DIRECTIVE:
Copy out all of the records, changing "Moderato" to "Allegretto" and leaving everything else unchanged.

RECORDS PROVIDED:
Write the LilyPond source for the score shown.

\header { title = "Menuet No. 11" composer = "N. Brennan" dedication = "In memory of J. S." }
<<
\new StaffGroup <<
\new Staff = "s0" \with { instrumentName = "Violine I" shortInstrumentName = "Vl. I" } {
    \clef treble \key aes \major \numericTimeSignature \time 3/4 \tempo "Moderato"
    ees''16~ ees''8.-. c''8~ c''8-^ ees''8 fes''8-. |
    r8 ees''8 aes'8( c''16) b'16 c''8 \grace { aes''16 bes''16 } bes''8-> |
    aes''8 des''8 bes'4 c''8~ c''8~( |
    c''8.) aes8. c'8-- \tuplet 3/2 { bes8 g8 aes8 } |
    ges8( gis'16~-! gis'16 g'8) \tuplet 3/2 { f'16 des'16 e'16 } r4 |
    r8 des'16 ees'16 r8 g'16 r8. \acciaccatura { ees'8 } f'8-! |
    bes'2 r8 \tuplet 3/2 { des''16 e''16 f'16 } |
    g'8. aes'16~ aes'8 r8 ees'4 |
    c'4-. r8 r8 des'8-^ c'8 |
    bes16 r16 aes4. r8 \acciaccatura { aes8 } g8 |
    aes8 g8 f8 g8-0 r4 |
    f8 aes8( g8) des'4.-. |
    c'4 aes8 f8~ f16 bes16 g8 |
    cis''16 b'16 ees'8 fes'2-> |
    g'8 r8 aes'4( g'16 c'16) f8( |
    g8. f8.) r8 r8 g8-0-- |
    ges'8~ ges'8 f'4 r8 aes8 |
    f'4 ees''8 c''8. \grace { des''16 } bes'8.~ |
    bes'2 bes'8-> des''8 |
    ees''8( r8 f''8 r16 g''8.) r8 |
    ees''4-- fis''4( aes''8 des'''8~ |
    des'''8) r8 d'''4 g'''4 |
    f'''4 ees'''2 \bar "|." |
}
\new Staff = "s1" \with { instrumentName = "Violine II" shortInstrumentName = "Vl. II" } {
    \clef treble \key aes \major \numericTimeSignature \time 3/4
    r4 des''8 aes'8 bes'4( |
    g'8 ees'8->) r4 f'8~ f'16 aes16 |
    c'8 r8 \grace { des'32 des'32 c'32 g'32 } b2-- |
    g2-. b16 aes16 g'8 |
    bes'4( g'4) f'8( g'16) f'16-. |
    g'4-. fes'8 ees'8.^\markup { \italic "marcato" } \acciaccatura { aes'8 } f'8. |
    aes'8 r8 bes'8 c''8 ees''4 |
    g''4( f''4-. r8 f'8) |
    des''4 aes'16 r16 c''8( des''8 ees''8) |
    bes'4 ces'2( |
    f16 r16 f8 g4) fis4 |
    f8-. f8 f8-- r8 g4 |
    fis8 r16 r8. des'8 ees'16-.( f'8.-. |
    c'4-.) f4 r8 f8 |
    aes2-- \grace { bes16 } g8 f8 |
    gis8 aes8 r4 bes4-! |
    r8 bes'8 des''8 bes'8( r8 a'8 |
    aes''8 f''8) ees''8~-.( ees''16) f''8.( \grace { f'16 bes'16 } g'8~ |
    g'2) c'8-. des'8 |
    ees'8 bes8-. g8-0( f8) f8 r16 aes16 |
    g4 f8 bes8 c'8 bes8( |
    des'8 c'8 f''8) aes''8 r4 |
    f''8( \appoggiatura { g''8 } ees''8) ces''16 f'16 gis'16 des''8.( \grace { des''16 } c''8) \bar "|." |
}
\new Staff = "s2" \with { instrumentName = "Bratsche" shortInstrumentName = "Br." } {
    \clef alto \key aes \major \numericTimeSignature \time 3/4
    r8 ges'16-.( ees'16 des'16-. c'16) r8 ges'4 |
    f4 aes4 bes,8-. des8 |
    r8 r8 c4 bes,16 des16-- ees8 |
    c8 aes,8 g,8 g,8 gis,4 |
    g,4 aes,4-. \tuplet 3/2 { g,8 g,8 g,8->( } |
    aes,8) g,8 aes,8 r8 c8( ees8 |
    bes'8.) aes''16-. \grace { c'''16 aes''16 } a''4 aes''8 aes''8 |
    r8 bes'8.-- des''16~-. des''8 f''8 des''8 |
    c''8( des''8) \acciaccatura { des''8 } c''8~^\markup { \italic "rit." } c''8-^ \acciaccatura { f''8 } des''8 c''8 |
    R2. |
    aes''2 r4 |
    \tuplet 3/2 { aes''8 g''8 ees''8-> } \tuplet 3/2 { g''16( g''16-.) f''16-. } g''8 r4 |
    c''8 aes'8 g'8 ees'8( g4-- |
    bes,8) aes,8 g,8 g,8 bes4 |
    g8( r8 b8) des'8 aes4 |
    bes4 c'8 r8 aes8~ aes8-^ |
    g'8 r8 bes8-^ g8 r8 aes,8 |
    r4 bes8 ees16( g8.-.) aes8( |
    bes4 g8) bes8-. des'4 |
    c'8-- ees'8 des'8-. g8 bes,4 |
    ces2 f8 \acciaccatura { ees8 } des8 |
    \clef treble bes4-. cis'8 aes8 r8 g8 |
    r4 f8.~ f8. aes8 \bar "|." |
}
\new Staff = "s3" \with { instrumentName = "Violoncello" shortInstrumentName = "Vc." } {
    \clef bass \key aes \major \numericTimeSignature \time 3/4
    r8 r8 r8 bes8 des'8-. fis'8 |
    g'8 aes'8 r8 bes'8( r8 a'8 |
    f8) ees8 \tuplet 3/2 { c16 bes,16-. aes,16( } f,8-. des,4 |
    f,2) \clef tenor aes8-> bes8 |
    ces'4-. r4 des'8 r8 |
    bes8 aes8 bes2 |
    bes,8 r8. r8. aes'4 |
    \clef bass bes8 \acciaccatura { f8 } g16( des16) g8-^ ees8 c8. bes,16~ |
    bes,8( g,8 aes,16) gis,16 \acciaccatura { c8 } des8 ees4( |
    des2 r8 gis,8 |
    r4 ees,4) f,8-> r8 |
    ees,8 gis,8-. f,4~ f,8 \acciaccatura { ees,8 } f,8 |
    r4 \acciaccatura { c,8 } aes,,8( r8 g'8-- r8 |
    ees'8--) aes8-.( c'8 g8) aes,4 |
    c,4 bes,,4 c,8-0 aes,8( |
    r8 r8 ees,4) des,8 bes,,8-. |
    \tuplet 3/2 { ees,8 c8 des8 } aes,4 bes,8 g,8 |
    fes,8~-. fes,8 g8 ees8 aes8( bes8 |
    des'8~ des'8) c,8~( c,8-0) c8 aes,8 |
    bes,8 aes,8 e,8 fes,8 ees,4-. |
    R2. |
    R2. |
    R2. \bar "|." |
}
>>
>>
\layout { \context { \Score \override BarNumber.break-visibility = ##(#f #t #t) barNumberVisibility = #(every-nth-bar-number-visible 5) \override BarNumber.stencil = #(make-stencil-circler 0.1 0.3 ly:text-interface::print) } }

EXERCISE OUTPUT:
Write the LilyPond source for the score shown.

\header { title = "Menuet No. 11" composer = "N. Brennan" dedication = "In memory of J. S." }
<<
\new StaffGroup <<
\new Staff = "s0" \with { instrumentName = "Violine I" shortInstrumentName = "Vl. I" } {
    \clef treble \key aes \major \numericTimeSignature \time 3/4 \tempo "Allegretto"
    ees''16~ ees''8.-. c''8~ c''8-^ ees''8 fes''8-. |
    r8 ees''8 aes'8( c''16) b'16 c''8 \grace { aes''16 bes''16 } bes''8-> |
    aes''8 des''8 bes'4 c''8~ c''8~( |
    c''8.) aes8. c'8-- \tuplet 3/2 { bes8 g8 aes8 } |
    ges8( gis'16~-! gis'16 g'8) \tuplet 3/2 { f'16 des'16 e'16 } r4 |
    r8 des'16 ees'16 r8 g'16 r8. \acciaccatura { ees'8 } f'8-! |
    bes'2 r8 \tuplet 3/2 { des''16 e''16 f'16 } |
    g'8. aes'16~ aes'8 r8 ees'4 |
    c'4-. r8 r8 des'8-^ c'8 |
    bes16 r16 aes4. r8 \acciaccatura { aes8 } g8 |
    aes8 g8 f8 g8-0 r4 |
    f8 aes8( g8) des'4.-. |
    c'4 aes8 f8~ f16 bes16 g8 |
    cis''16 b'16 ees'8 fes'2-> |
    g'8 r8 aes'4( g'16 c'16) f8( |
    g8. f8.) r8 r8 g8-0-- |
    ges'8~ ges'8 f'4 r8 aes8 |
    f'4 ees''8 c''8. \grace { des''16 } bes'8.~ |
    bes'2 bes'8-> des''8 |
    ees''8( r8 f''8 r16 g''8.) r8 |
    ees''4-- fis''4( aes''8 des'''8~ |
    des'''8) r8 d'''4 g'''4 |
    f'''4 ees'''2 \bar "|." |
}
\new Staff = "s1" \with { instrumentName = "Violine II" shortInstrumentName = "Vl. II" } {
    \clef treble \key aes \major \numericTimeSignature \time 3/4
    r4 des''8 aes'8 bes'4( |
    g'8 ees'8->) r4 f'8~ f'16 aes16 |
    c'8 r8 \grace { des'32 des'32 c'32 g'32 } b2-- |
    g2-. b16 aes16 g'8 |
    bes'4( g'4) f'8( g'16) f'16-. |
    g'4-. fes'8 ees'8.^\markup { \italic "marcato" } \acciaccatura { aes'8 } f'8. |
    aes'8 r8 bes'8 c''8 ees''4 |
    g''4( f''4-. r8 f'8) |
    des''4 aes'16 r16 c''8( des''8 ees''8) |
    bes'4 ces'2( |
    f16 r16 f8 g4) fis4 |
    f8-. f8 f8-- r8 g4 |
    fis8 r16 r8. des'8 ees'16-.( f'8.-. |
    c'4-.) f4 r8 f8 |
    aes2-- \grace { bes16 } g8 f8 |
    gis8 aes8 r4 bes4-! |
    r8 bes'8 des''8 bes'8( r8 a'8 |
    aes''8 f''8) ees''8~-.( ees''16) f''8.( \grace { f'16 bes'16 } g'8~ |
    g'2) c'8-. des'8 |
    ees'8 bes8-. g8-0( f8) f8 r16 aes16 |
    g4 f8 bes8 c'8 bes8( |
    des'8 c'8 f''8) aes''8 r4 |
    f''8( \appoggiatura { g''8 } ees''8) ces''16 f'16 gis'16 des''8.( \grace { des''16 } c''8) \bar "|." |
}
\new Staff = "s2" \with { instrumentName = "Bratsche" shortInstrumentName = "Br." } {
    \clef alto \key aes \major \numericTimeSignature \time 3/4
    r8 ges'16-.( ees'16 des'16-. c'16) r8 ges'4 |
    f4 aes4 bes,8-. des8 |
    r8 r8 c4 bes,16 des16-- ees8 |
    c8 aes,8 g,8 g,8 gis,4 |
    g,4 aes,4-. \tuplet 3/2 { g,8 g,8 g,8->( } |
    aes,8) g,8 aes,8 r8 c8( ees8 |
    bes'8.) aes''16-. \grace { c'''16 aes''16 } a''4 aes''8 aes''8 |
    r8 bes'8.-- des''16~-. des''8 f''8 des''8 |
    c''8( des''8) \acciaccatura { des''8 } c''8~^\markup { \italic "rit." } c''8-^ \acciaccatura { f''8 } des''8 c''8 |
    R2. |
    aes''2 r4 |
    \tuplet 3/2 { aes''8 g''8 ees''8-> } \tuplet 3/2 { g''16( g''16-.) f''16-. } g''8 r4 |
    c''8 aes'8 g'8 ees'8( g4-- |
    bes,8) aes,8 g,8 g,8 bes4 |
    g8( r8 b8) des'8 aes4 |
    bes4 c'8 r8 aes8~ aes8-^ |
    g'8 r8 bes8-^ g8 r8 aes,8 |
    r4 bes8 ees16( g8.-.) aes8( |
    bes4 g8) bes8-. des'4 |
    c'8-- ees'8 des'8-. g8 bes,4 |
    ces2 f8 \acciaccatura { ees8 } des8 |
    \clef treble bes4-. cis'8 aes8 r8 g8 |
    r4 f8.~ f8. aes8 \bar "|." |
}
\new Staff = "s3" \with { instrumentName = "Violoncello" shortInstrumentName = "Vc." } {
    \clef bass \key aes \major \numericTimeSignature \time 3/4
    r8 r8 r8 bes8 des'8-. fis'8 |
    g'8 aes'8 r8 bes'8( r8 a'8 |
    f8) ees8 \tuplet 3/2 { c16 bes,16-. aes,16( } f,8-. des,4 |
    f,2) \clef tenor aes8-> bes8 |
    ces'4-. r4 des'8 r8 |
    bes8 aes8 bes2 |
    bes,8 r8. r8. aes'4 |
    \clef bass bes8 \acciaccatura { f8 } g16( des16) g8-^ ees8 c8. bes,16~ |
    bes,8( g,8 aes,16) gis,16 \acciaccatura { c8 } des8 ees4( |
    des2 r8 gis,8 |
    r4 ees,4) f,8-> r8 |
    ees,8 gis,8-. f,4~ f,8 \acciaccatura { ees,8 } f,8 |
    r4 \acciaccatura { c,8 } aes,,8( r8 g'8-- r8 |
    ees'8--) aes8-.( c'8 g8) aes,4 |
    c,4 bes,,4 c,8-0 aes,8( |
    r8 r8 ees,4) des,8 bes,,8-. |
    \tuplet 3/2 { ees,8 c8 des8 } aes,4 bes,8 g,8 |
    fes,8~-. fes,8 g8 ees8 aes8( bes8 |
    des'8~ des'8) c,8~( c,8-0) c8 aes,8 |
    bes,8 aes,8 e,8 fes,8 ees,4-. |
    R2. |
    R2. |
    R2. \bar "|." |
}
>>
>>
\layout { \context { \Score \override BarNumber.break-visibility = ##(#f #t #t) barNumberVisibility = #(every-nth-bar-number-visible 5) \override BarNumber.stencil = #(make-stencil-circler 0.1 0.3 ly:text-interface::print) } }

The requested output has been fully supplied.